:: Work to do ::
Reproduce every line of the records below word for word, leaving out the pictures.

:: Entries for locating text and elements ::
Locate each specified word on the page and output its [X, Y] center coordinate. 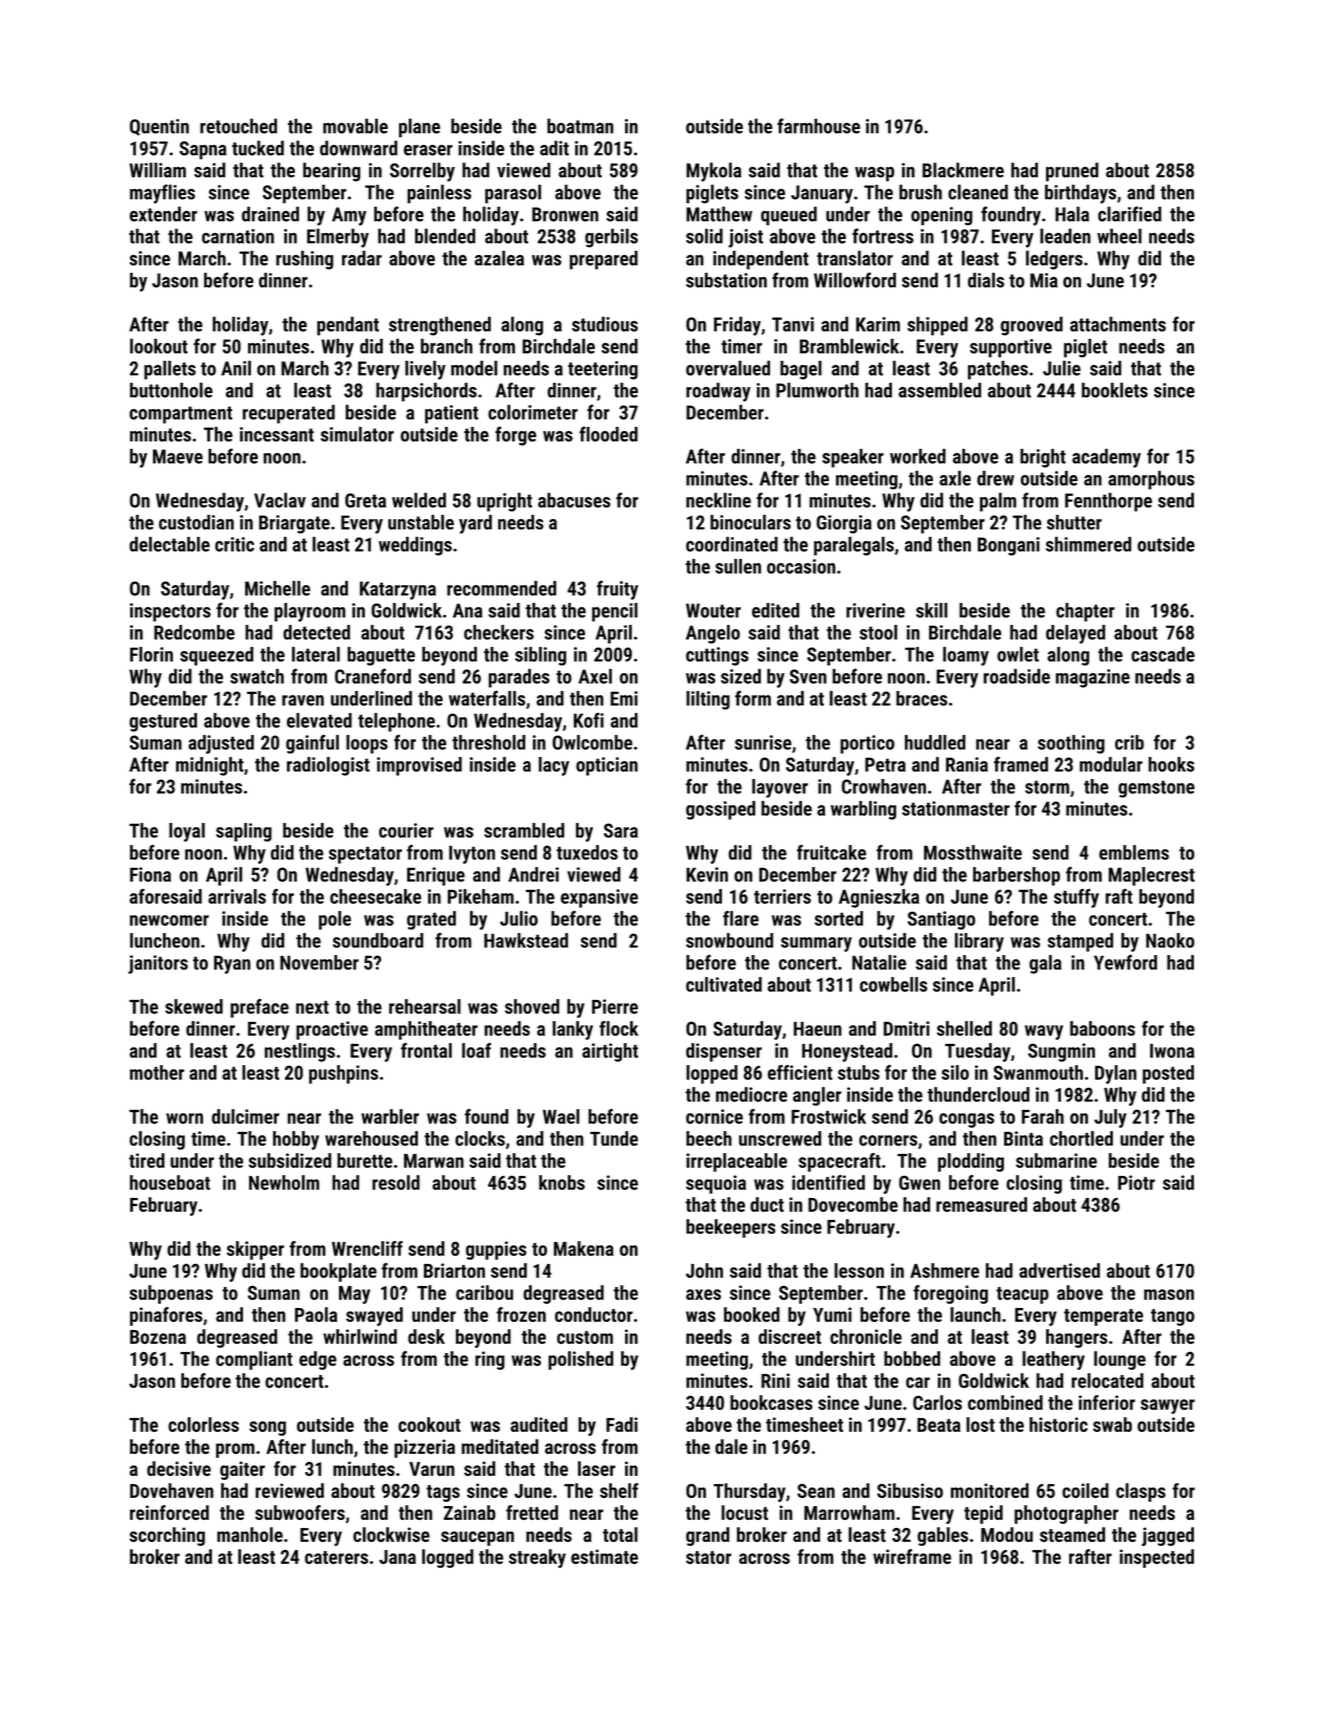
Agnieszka [879, 898]
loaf [476, 1050]
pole [335, 920]
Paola [316, 1314]
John [704, 1270]
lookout [159, 346]
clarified [1129, 214]
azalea [499, 258]
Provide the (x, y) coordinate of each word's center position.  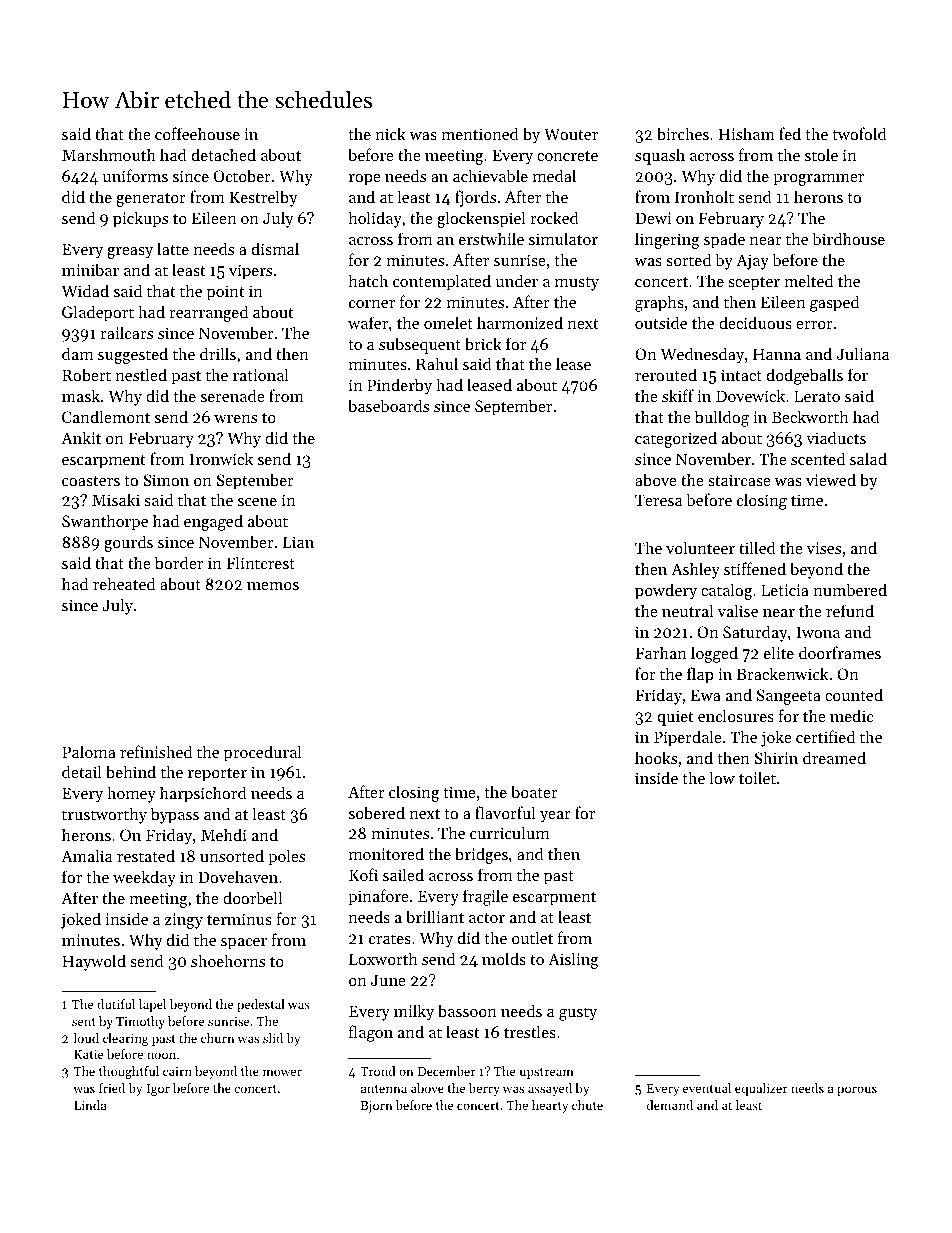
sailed (403, 874)
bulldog (722, 418)
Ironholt (704, 196)
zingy (184, 921)
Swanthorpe (105, 522)
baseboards (388, 405)
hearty (550, 1106)
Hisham (747, 133)
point (225, 293)
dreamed (834, 757)
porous (857, 1091)
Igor (158, 1090)
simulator (563, 238)
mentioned (480, 133)
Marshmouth (109, 154)
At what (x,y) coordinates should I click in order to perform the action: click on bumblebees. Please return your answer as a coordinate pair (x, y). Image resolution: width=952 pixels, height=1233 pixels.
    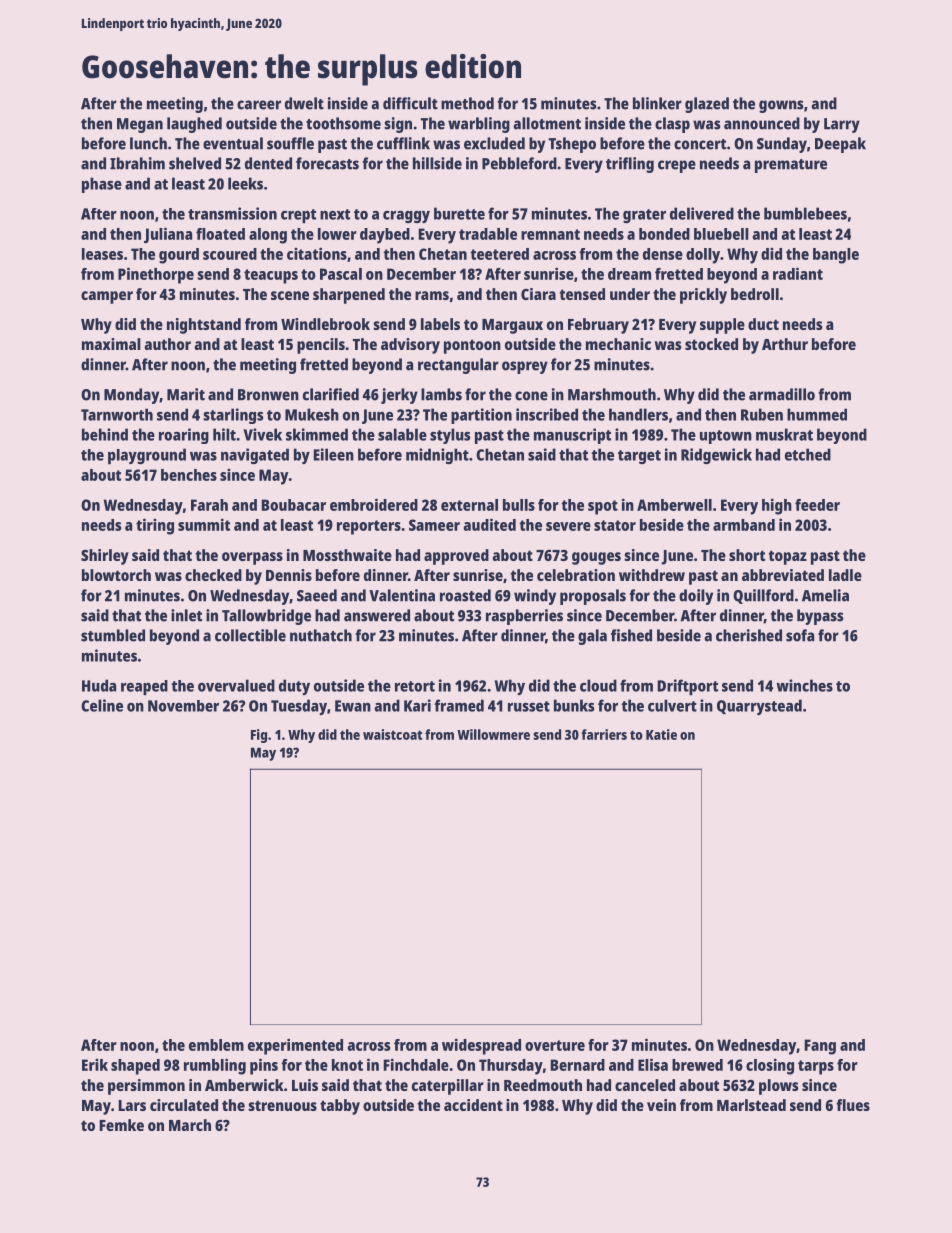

:: Completed task ::
Locate each specified word on the page and output its [X, Y] center coordinate. 
Agnieszka [879, 898]
loaf [476, 1050]
pole [335, 920]
Paola [316, 1314]
John [704, 1270]
lookout [159, 346]
clarified [1129, 214]
azalea [499, 258]
Provide the (x, y) coordinate of each word's center position.  
sailed (403, 874)
bulldog (722, 418)
Ironholt (704, 196)
zingy (184, 921)
Swanthorpe (105, 522)
baseboards (388, 405)
hearty (550, 1106)
Hisham (747, 133)
point (225, 293)
dreamed (834, 757)
porous (857, 1091)
Igor (158, 1090)
simulator (563, 238)
mentioned (480, 133)
Marshmouth (109, 154)
At what (x,y) coordinates should I click in order to perform the action: click on bumblebees. Please return your answer as a coordinate pair (x, y). Image resolution: width=952 pixels, height=1233 pixels.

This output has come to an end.